Try it: Repeat exactly, and only, the lines of the entries below from the one with "R2: 33k (+12V, IC5/SDA)" through the one with "V1: AC 2V (+12V, DGND)", both ends included.

Dataset excerpts:

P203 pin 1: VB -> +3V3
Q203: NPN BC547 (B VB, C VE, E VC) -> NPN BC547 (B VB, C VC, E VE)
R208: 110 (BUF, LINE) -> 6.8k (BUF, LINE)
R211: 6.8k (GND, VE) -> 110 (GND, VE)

...

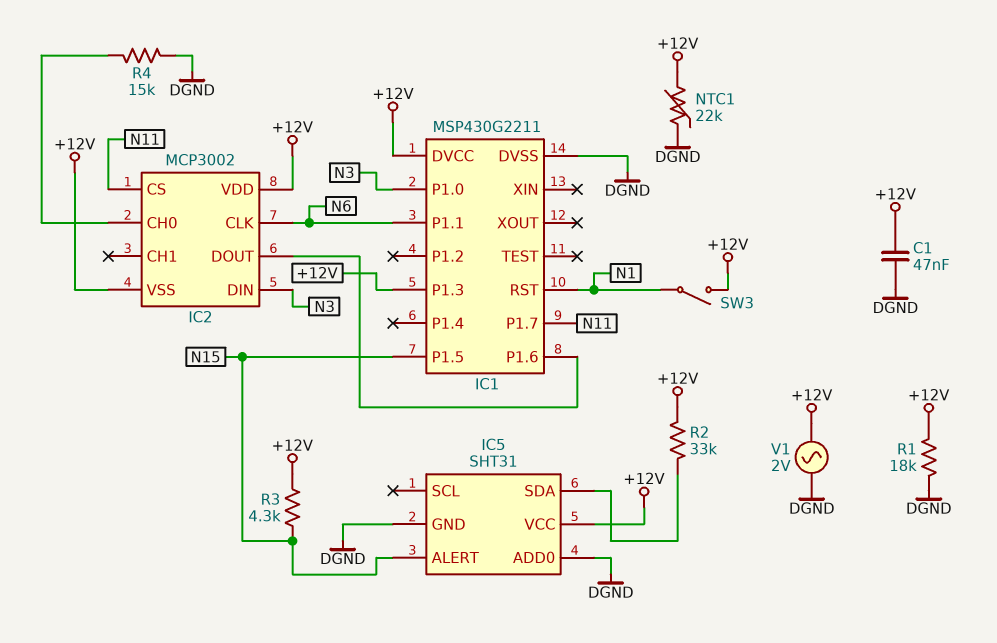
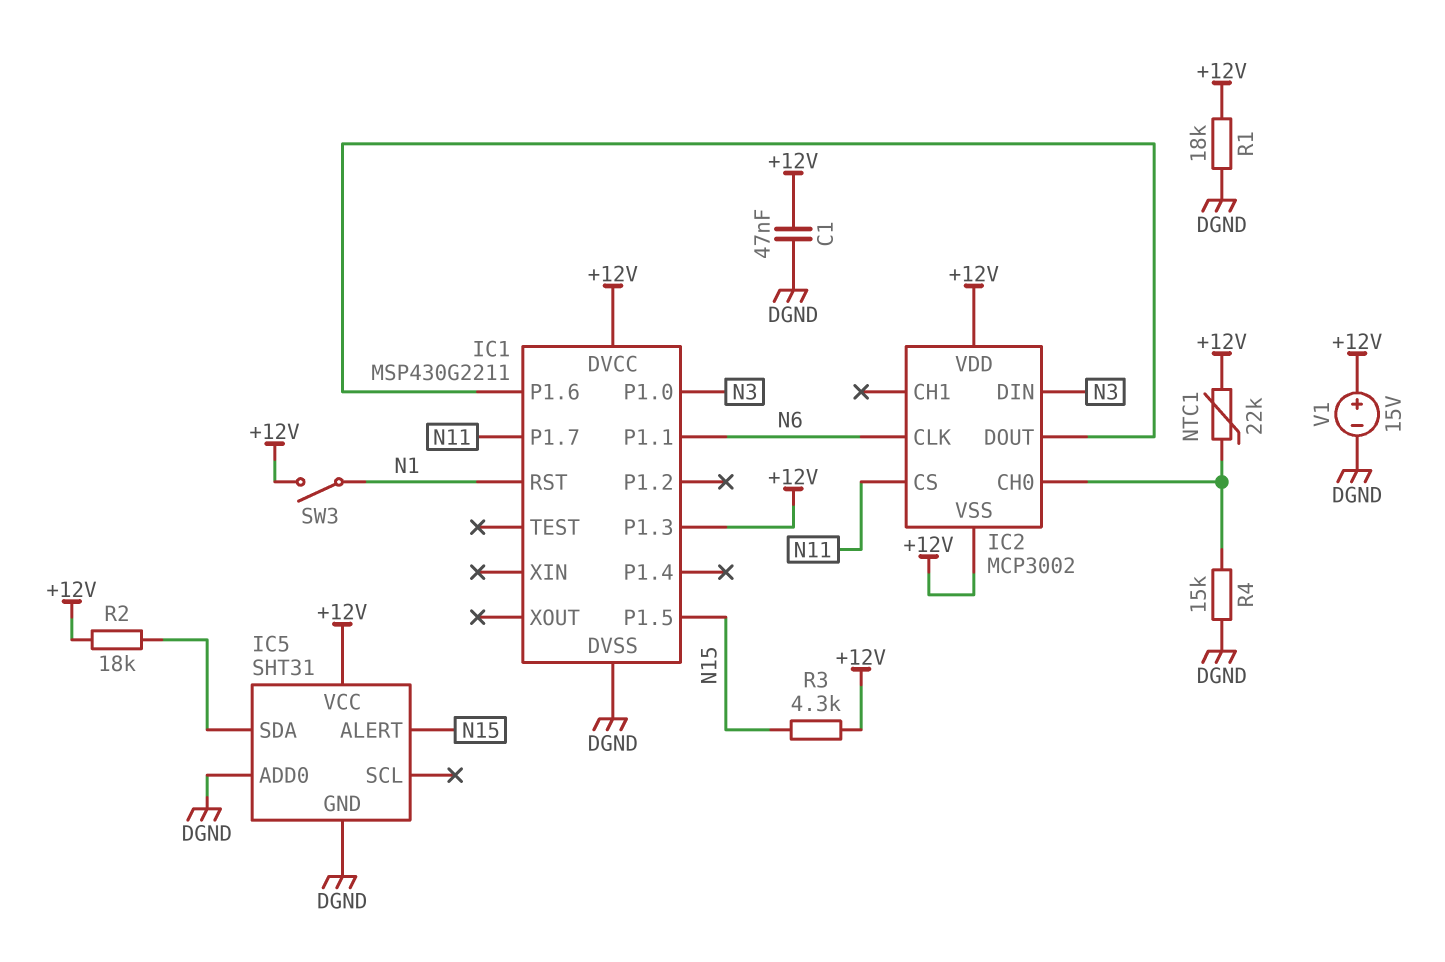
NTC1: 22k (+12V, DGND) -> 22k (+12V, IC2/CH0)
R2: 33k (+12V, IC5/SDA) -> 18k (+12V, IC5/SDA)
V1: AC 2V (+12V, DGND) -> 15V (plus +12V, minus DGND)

==

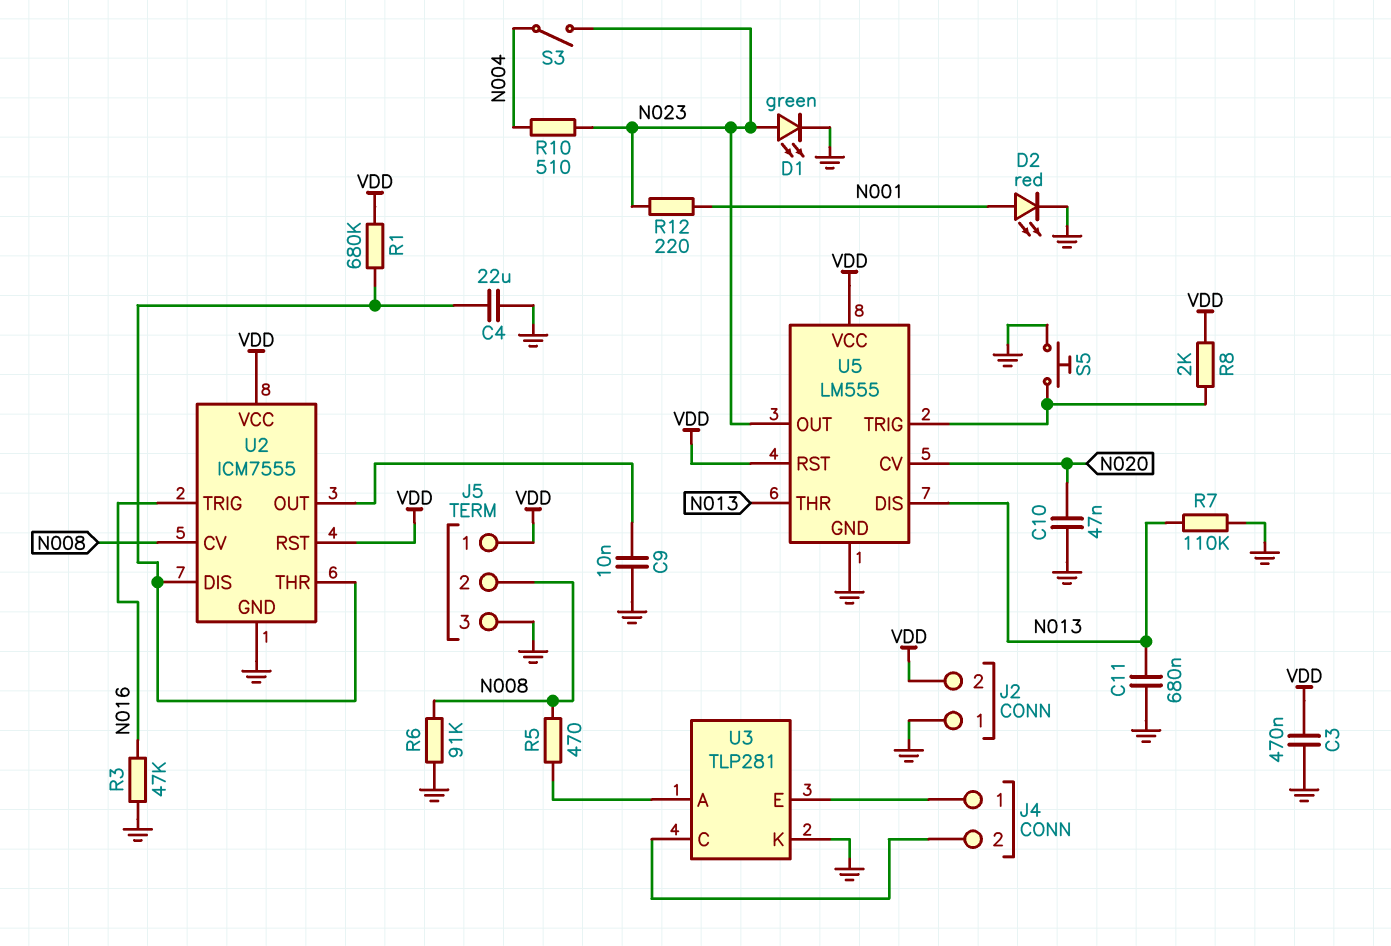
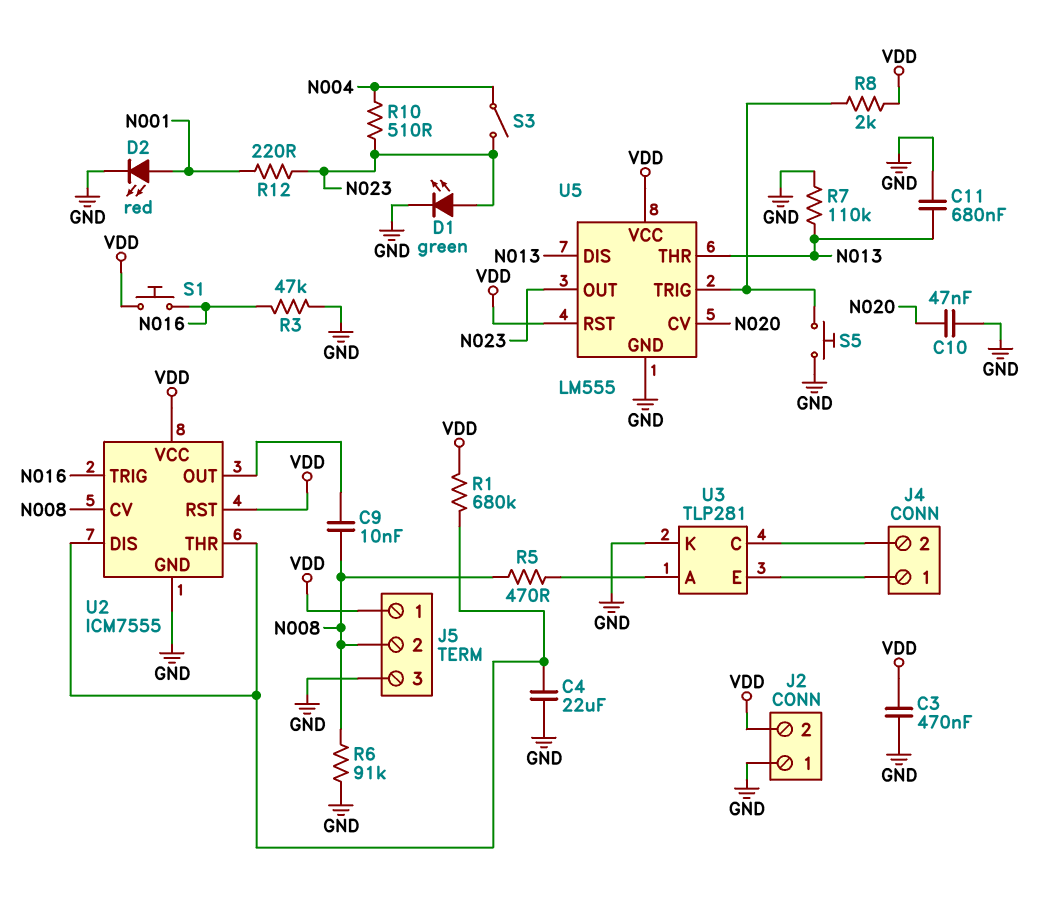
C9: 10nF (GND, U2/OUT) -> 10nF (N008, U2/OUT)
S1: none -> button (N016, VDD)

Exercise response:
R2: 33k (+12V, IC5/SDA) -> 18k (+12V, IC5/SDA)
V1: AC 2V (+12V, DGND) -> 15V (plus +12V, minus DGND)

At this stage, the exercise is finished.